=== Records provided ===

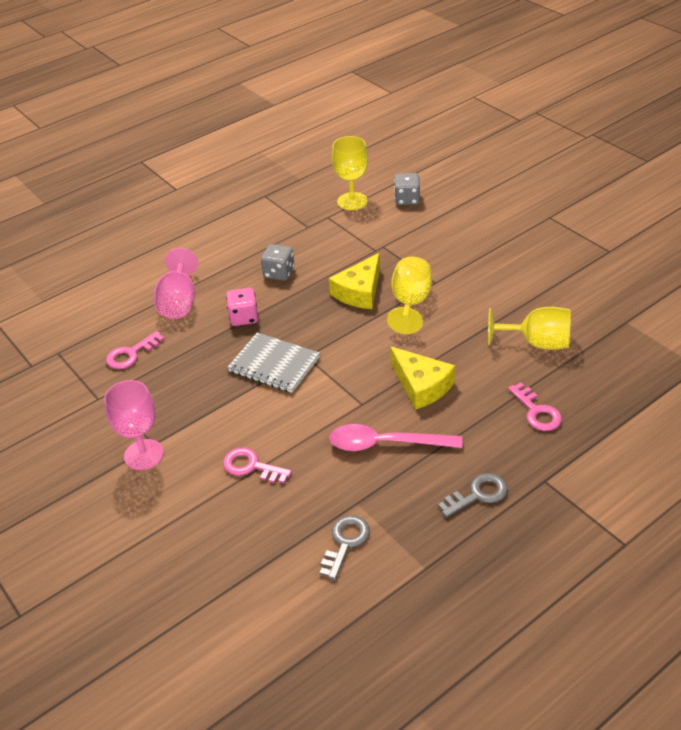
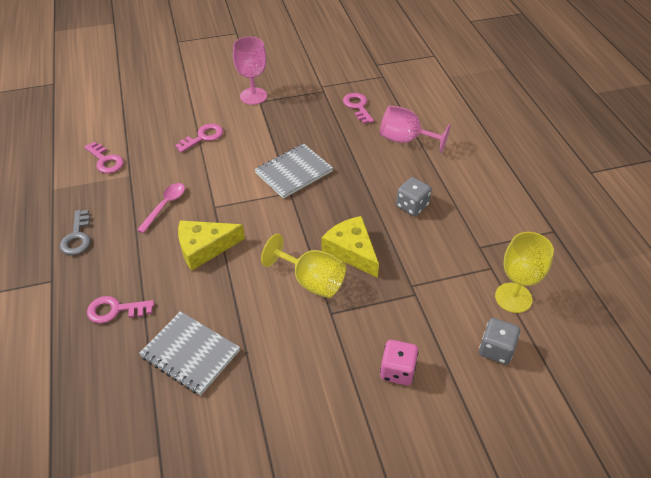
camera: 110 degrees right, 5 degrees up
pink dice [226,288,259,326] -> pink dice moved to [380,340,418,385]
grey key [320,515,370,580] -> pink key [84,142,124,173]
pink spoon [329,424,462,451] -> pink spoon [137,183,185,233], size x0.66
yellow goblet [488,307,571,350] -> grey notebook [139,311,240,395]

===

What to work on →
An exact copy is needed of only the lines from the top of the material through the line with "pink spoon [329,424,462,451]"; no pictures belong in it.

Answer section →
camera: 110 degrees right, 5 degrees up
pink dice [226,288,259,326] -> pink dice moved to [380,340,418,385]
grey key [320,515,370,580] -> pink key [84,142,124,173]
pink spoon [329,424,462,451] -> pink spoon [137,183,185,233], size x0.66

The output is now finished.